PROVIDED DATA START

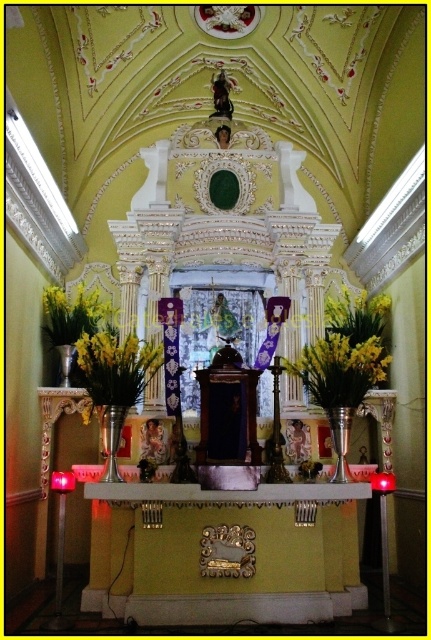
You are standing in front of the altar and want to place a small offering. The offering must be placed closer to you than the yellow matte vase at center. Can you place it near the yellow matte flowers at center?

Yes, because the yellow matte flowers at center are closer to you than the yellow matte vase at center, so placing the offering near them would satisfy the requirement.

You are an altar caretaker who needs to replace the yellow matte flowers at center and the yellow matte vase at center. Which one should you replace first if you want to start with the taller object?

The yellow matte flowers at center is much taller than the yellow matte vase at center, so you should replace the yellow matte flowers at center first.

You are standing at the entrance of the church facing the altar. There are two points marked on the altar, one at coordinates point (316, 372) and another at point (133, 369). Which point is closer to you?

Point (133, 369) is closer to you because it is less further to the viewer than point (316, 372).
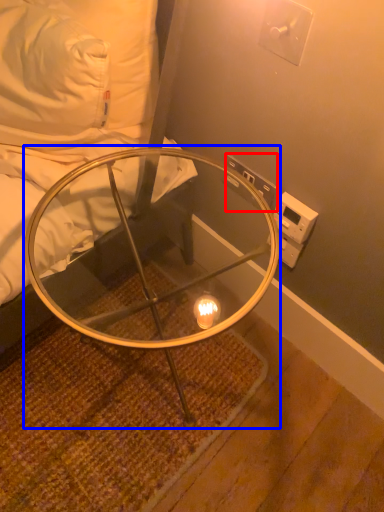
Question: Which of the following is the closest to the observer, electric outlet (highlighted by a red box) or table (highlighted by a blue box)?

Choices:
 (A) electric outlet
 (B) table

Answer: (B)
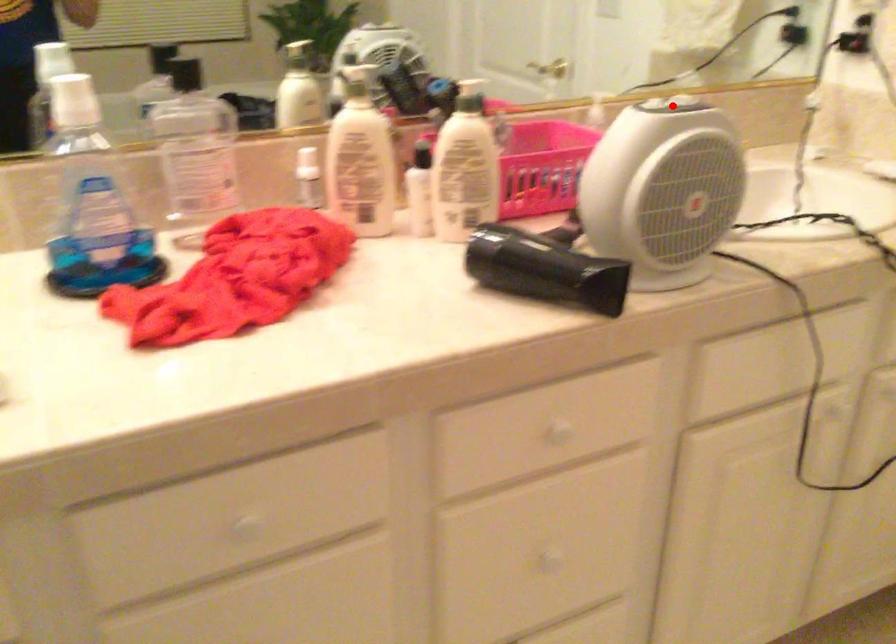
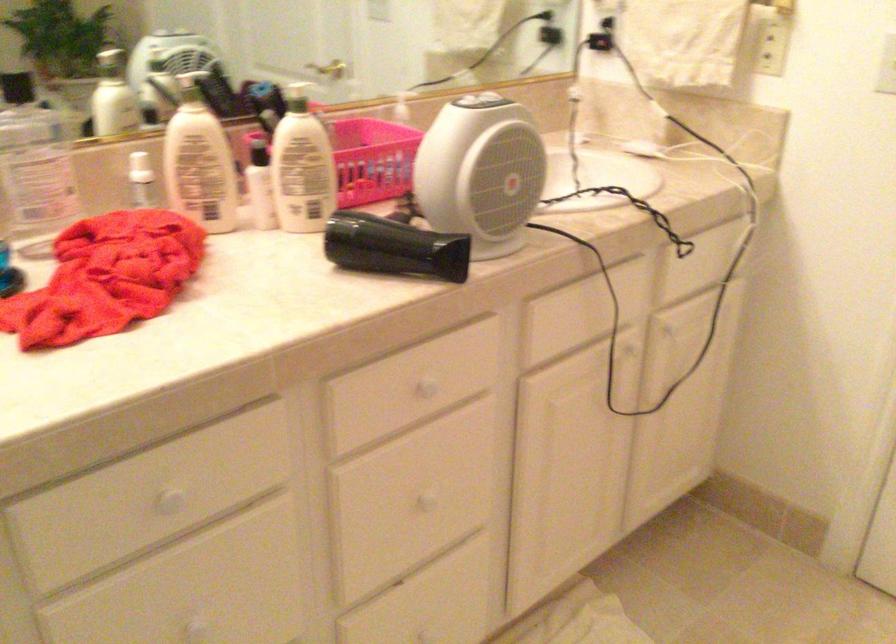
Question: I am providing you with two images of the same scene from different viewpoints. Image1 has a red point marked. In image2, the corresponding 3D location appears at what relative position? Reply with the corresponding letter.

Choices:
 (A) Closer
 (B) Farther

Answer: (B)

PROVIDED DATA END

REQUIRED WORK:
Can you recast every line of the listing above as a Markdown table with the columns Row and Line, numbering the rows and skipping blank lines? Leave the pictures out.

OUTPUT:
| Row | Line |
|---|---|
| 1 | You are standing in front of the altar and want to place a small offering. The offering must be placed closer to you than the yellow matte vase at center. Can you place it near the yellow matte flowers at center? |
| 2 | Yes, because the yellow matte flowers at center are closer to you than the yellow matte vase at center, so placing the offering near them would satisfy the requirement. |
| 3 | You are an altar caretaker who needs to replace the yellow matte flowers at center and the yellow matte vase at center. Which one should you replace first if you want to start with the taller object? |
| 4 | The yellow matte flowers at center is much taller than the yellow matte vase at center, so you should replace the yellow matte flowers at center first. |
| 5 | You are standing at the entrance of the church facing the altar. There are two points marked on the altar, one at coordinates point (316, 372) and another at point (133, 369). Which point is closer to you? |
| 6 | Point (133, 369) is closer to you because it is less further to the viewer than point (316, 372). |
| 7 | Question: Which of the following is the closest to the observer, electric outlet (highlighted by a red box) or table (highlighted by a blue box)? |
| 8 | Choices: |
| 9 |  (A) electric outlet |
| 10 |  (B) table |
| 11 | Answer: (B) |
| 12 | Question: I am providing you with two images of the same scene from different viewpoints. Image1 has a red point marked. In image2, the corresponding 3D location appears at what relative position? Reply with the corresponding letter. |
| 13 | Choices: |
| 14 |  (A) Closer |
| 15 |  (B) Farther |
| 16 | Answer: (B) |